• Exercise goal
Please repeat every record exactly, leaving out any pictures.

• Information given
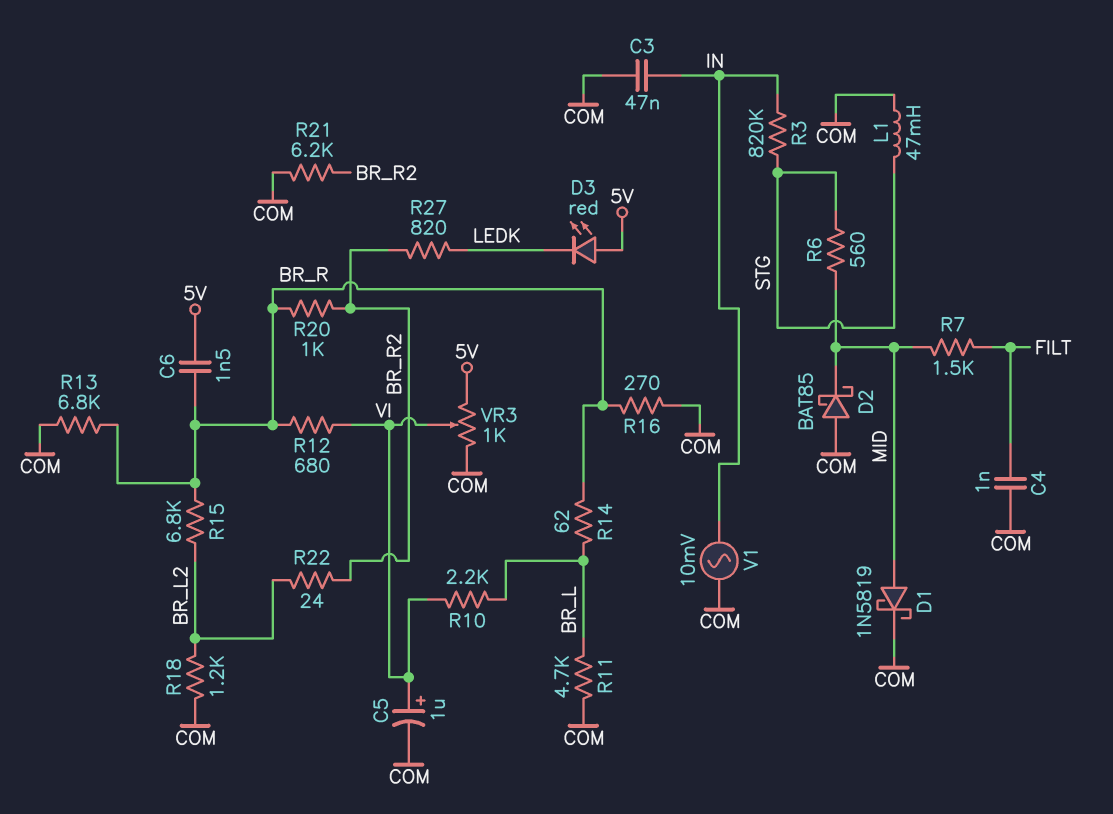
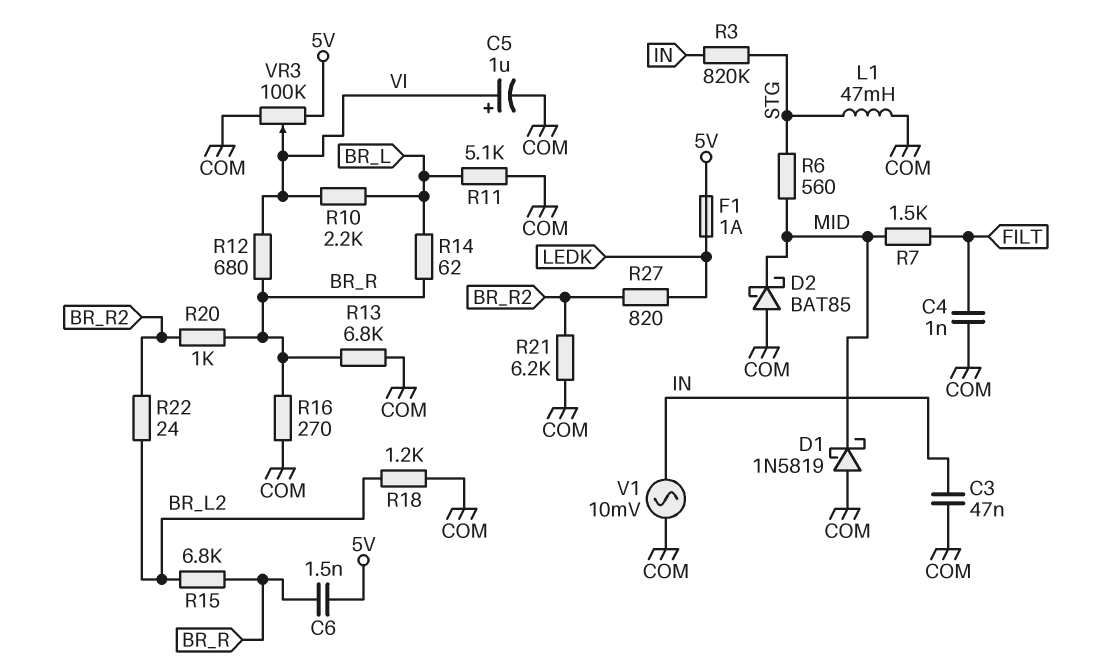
D1: schottky 1N5819 (A MID, K COM) -> schottky 1N5819 (A COM, K MID)
D3: LED red (A 5V, K LEDK) -> none
F1: none -> 1A (5V, LEDK)
R11: 4.7k (BR_L, COM) -> 5.1k (BR_L, COM)
VR3: 1k (5V, COM, wiper VI) -> 100k (5V, COM, wiper VI)

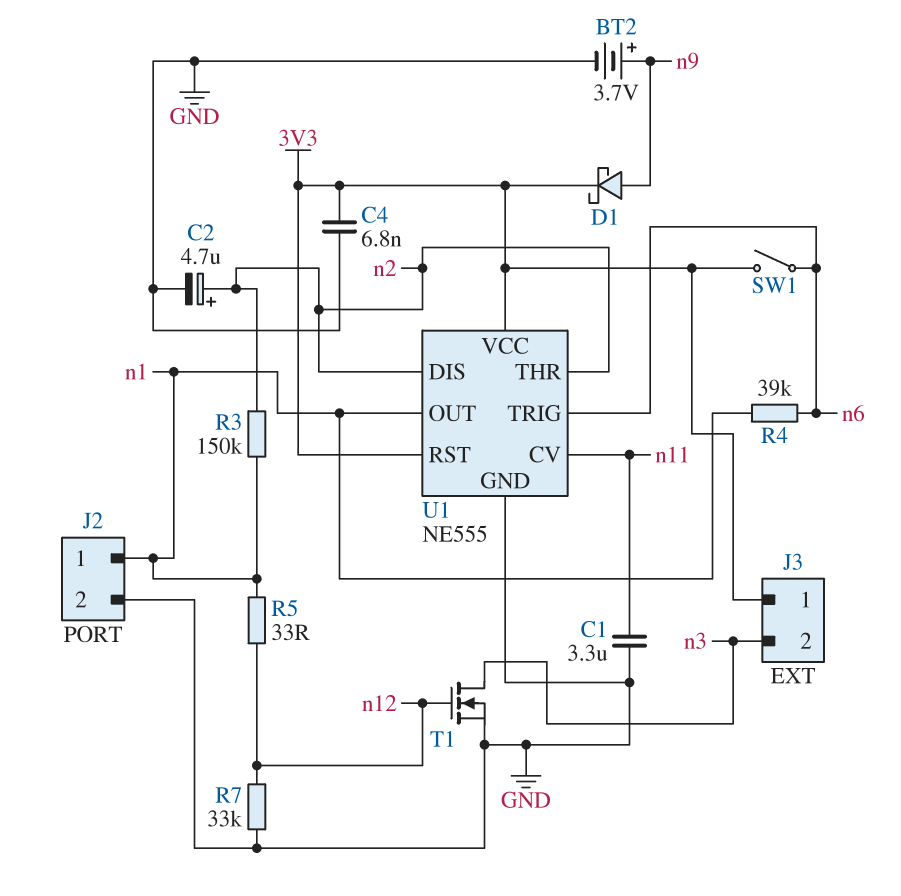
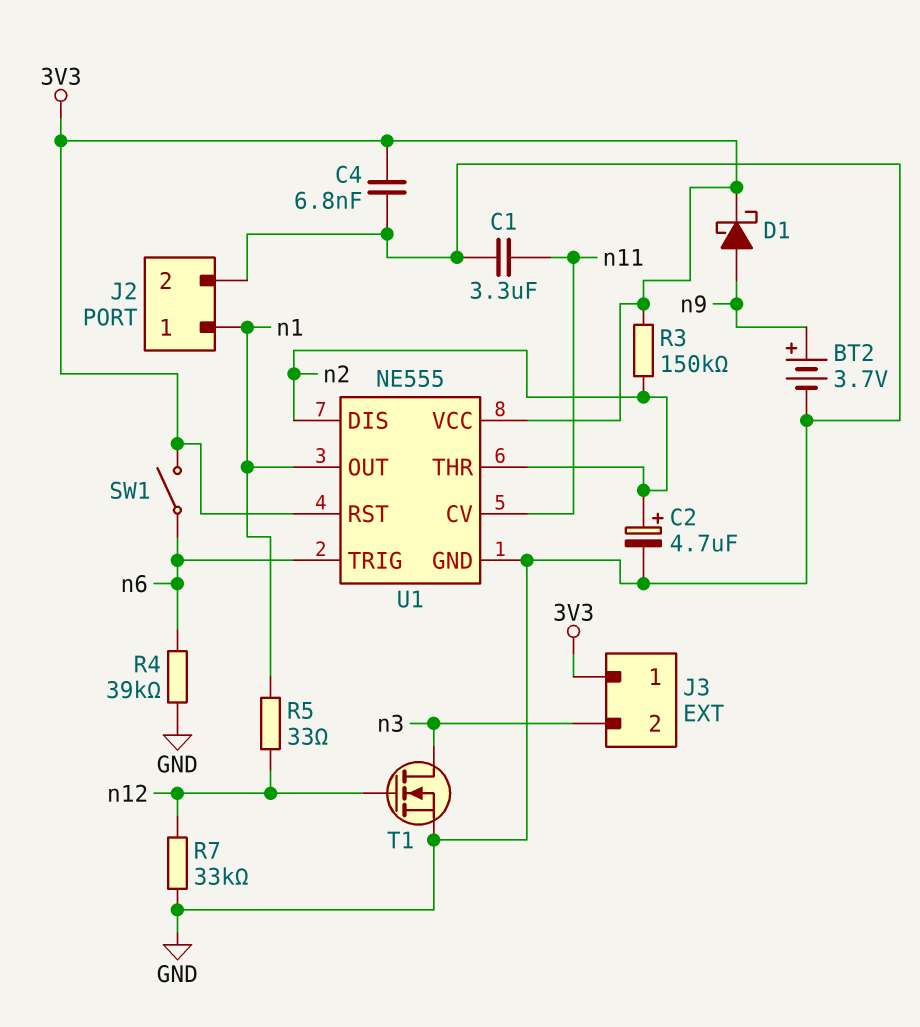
R3: 150k (n1, n2) -> 150k (3V3, n2)
R4: 39k (n1, n6) -> 39k (GND, n6)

• Answer to the problem
D1: schottky 1N5819 (A MID, K COM) -> schottky 1N5819 (A COM, K MID)
D3: LED red (A 5V, K LEDK) -> none
F1: none -> 1A (5V, LEDK)
R11: 4.7k (BR_L, COM) -> 5.1k (BR_L, COM)
VR3: 1k (5V, COM, wiper VI) -> 100k (5V, COM, wiper VI)

R3: 150k (n1, n2) -> 150k (3V3, n2)
R4: 39k (n1, n6) -> 39k (GND, n6)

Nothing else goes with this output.